YOUR ASSIGNMENT:
Set down again exactly the lines of the listing below that fall between the line holding "Lawrence: [621,285,647,306] ->" and the line holding "Note 485: [669,389,1041,597]", inclusive.

DATASET RECORDS:
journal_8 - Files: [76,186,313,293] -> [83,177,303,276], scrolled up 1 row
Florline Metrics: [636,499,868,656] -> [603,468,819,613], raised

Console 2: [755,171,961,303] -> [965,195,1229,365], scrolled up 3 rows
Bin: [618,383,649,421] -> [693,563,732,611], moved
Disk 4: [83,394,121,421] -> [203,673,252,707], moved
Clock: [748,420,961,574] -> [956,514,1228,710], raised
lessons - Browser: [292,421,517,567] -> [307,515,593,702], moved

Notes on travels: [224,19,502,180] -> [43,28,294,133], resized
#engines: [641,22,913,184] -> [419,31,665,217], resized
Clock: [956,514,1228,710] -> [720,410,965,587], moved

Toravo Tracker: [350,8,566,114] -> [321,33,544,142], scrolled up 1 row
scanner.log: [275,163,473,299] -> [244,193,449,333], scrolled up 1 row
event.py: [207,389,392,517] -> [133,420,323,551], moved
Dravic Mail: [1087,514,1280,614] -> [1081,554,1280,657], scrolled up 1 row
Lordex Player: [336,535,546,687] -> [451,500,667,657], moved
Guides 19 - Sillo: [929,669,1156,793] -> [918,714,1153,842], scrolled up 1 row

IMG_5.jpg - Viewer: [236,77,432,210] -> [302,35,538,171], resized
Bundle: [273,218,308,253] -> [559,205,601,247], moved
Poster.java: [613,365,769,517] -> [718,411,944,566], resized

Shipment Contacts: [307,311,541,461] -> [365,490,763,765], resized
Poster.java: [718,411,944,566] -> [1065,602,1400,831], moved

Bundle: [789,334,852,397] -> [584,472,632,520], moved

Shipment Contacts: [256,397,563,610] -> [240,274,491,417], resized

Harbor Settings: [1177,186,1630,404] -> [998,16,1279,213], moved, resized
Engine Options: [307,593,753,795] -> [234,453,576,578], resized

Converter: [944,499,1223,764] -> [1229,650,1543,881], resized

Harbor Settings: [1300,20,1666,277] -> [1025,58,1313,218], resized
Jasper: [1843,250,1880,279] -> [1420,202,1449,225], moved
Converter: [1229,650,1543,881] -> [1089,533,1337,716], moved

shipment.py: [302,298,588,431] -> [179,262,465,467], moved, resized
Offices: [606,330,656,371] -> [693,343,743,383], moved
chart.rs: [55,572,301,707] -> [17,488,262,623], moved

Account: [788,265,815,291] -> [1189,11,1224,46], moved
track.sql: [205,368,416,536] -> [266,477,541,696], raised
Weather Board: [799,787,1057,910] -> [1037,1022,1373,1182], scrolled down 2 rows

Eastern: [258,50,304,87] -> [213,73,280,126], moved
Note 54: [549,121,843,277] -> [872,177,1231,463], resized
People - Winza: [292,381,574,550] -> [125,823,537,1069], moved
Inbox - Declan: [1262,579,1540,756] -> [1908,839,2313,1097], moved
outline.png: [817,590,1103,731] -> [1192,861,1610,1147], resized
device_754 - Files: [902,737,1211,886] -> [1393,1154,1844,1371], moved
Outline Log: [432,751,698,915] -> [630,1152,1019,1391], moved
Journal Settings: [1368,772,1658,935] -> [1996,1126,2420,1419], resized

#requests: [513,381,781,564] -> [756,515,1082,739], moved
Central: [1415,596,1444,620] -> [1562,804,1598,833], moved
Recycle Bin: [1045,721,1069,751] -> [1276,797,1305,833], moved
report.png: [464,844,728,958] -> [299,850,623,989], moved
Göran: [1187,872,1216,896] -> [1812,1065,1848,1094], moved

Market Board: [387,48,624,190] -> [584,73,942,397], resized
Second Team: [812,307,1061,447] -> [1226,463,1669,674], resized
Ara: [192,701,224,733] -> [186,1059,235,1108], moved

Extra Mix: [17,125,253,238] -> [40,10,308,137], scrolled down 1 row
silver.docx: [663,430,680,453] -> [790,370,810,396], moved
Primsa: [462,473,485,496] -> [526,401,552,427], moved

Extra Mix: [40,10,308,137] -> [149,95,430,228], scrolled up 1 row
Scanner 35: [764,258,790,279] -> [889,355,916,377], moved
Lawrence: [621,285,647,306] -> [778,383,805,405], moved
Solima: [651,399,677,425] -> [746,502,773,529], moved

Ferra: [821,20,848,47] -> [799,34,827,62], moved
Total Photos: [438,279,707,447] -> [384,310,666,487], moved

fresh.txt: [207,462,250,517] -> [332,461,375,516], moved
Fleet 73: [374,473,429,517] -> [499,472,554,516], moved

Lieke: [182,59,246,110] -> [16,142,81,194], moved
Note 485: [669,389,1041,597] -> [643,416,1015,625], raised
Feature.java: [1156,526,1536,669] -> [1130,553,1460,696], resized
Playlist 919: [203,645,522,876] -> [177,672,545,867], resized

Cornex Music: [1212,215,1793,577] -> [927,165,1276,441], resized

RESULT OF THE EXERCISE:
Lawrence: [621,285,647,306] -> [778,383,805,405], moved
Solima: [651,399,677,425] -> [746,502,773,529], moved

Ferra: [821,20,848,47] -> [799,34,827,62], moved
Total Photos: [438,279,707,447] -> [384,310,666,487], moved

fresh.txt: [207,462,250,517] -> [332,461,375,516], moved
Fleet 73: [374,473,429,517] -> [499,472,554,516], moved

Lieke: [182,59,246,110] -> [16,142,81,194], moved
Note 485: [669,389,1041,597] -> [643,416,1015,625], raised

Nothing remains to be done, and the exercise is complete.